STUDY MATERIAL —
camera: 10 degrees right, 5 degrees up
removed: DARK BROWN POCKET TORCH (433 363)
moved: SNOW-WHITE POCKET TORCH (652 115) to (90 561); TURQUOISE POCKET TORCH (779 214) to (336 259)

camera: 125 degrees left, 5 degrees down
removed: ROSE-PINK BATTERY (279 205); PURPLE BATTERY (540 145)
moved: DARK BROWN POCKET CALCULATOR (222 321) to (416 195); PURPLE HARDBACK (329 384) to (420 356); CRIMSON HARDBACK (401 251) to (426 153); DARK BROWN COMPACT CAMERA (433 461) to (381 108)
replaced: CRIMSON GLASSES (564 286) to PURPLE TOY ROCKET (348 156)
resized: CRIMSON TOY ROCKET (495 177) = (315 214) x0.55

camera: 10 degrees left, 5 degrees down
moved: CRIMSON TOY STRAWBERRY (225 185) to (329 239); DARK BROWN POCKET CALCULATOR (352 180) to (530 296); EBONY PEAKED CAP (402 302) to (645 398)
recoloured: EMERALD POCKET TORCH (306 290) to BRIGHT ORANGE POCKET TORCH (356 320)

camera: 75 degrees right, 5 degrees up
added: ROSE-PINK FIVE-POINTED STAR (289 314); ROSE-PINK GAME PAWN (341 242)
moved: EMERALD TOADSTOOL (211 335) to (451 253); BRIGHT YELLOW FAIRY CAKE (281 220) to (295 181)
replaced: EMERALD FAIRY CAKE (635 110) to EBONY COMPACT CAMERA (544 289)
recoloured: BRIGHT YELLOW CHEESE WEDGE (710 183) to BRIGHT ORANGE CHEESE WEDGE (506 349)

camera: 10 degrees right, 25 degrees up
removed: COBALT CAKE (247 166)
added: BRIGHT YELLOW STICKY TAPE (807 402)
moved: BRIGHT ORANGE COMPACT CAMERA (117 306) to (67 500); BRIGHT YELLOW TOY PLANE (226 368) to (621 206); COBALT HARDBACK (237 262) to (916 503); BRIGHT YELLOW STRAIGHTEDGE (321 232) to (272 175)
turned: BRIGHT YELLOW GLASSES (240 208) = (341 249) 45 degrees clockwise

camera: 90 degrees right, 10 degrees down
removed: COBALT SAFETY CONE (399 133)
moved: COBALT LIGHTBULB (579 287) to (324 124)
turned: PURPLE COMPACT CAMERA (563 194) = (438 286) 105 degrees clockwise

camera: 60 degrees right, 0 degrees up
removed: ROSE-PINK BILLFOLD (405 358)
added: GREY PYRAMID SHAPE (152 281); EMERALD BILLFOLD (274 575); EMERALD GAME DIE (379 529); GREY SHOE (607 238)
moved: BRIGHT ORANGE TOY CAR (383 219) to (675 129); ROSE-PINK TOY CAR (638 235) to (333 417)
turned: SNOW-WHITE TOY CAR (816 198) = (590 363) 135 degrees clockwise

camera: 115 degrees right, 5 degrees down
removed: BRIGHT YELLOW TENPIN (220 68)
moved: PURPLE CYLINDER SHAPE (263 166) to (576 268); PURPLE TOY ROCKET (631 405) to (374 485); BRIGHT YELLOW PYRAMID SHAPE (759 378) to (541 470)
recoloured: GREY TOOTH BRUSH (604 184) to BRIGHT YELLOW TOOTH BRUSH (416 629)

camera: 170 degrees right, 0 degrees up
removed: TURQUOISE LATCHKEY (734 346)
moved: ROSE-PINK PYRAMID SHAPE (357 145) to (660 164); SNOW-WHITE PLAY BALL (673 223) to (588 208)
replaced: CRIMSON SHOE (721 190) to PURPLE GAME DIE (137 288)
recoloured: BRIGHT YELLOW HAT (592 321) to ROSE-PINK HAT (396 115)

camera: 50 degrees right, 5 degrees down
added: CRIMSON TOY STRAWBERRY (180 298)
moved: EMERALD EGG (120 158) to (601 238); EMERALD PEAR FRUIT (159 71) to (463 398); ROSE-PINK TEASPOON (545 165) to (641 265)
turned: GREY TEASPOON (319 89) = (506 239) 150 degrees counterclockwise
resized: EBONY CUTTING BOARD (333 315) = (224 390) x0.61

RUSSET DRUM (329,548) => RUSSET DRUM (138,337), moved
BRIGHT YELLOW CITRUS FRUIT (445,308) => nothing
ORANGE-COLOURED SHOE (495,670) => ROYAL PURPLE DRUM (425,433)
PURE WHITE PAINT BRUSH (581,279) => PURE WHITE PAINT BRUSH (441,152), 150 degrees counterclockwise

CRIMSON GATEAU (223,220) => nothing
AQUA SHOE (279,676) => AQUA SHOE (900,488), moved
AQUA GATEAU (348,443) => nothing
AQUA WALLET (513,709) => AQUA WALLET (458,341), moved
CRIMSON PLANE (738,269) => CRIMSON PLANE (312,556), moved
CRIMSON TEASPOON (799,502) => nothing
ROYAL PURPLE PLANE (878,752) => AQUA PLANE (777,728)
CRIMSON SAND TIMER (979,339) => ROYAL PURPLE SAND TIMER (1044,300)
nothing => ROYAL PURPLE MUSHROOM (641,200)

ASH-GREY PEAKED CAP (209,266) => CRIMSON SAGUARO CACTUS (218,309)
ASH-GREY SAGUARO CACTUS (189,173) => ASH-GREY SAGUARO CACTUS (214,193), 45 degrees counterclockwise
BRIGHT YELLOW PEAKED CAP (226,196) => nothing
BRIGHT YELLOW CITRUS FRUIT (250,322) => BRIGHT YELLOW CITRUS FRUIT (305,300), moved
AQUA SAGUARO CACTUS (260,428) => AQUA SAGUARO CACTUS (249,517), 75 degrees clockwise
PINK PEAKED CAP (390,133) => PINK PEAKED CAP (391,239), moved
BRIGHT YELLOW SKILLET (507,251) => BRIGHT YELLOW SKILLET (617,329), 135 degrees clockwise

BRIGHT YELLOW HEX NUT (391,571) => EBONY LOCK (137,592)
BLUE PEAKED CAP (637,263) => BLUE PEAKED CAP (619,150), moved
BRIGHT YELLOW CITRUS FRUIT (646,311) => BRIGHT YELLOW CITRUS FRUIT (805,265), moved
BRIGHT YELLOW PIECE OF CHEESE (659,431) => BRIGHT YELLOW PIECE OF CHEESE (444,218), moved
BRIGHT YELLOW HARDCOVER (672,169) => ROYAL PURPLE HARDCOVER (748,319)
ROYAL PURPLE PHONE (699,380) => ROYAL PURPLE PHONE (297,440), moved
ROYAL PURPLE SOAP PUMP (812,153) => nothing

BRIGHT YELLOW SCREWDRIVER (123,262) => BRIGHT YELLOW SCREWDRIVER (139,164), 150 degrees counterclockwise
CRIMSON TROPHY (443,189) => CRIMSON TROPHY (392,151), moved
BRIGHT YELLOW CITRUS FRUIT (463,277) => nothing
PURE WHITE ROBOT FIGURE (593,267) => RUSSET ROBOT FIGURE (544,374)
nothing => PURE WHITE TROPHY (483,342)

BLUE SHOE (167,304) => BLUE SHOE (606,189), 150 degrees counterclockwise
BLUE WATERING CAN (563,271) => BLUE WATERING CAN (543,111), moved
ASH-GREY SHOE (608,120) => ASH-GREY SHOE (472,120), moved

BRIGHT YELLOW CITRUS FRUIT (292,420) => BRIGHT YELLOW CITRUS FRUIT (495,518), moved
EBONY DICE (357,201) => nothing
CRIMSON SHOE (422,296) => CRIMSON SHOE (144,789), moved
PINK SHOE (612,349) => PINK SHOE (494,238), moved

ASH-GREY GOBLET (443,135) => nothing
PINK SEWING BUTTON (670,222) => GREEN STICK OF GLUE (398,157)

DIRECTIONS — For the word "DRUM", find all matching lines in the entries above and copy them out.

WRITTEN SOLUTION —
RUSSET DRUM (329,548) => RUSSET DRUM (138,337), moved
ORANGE-COLOURED SHOE (495,670) => ROYAL PURPLE DRUM (425,433)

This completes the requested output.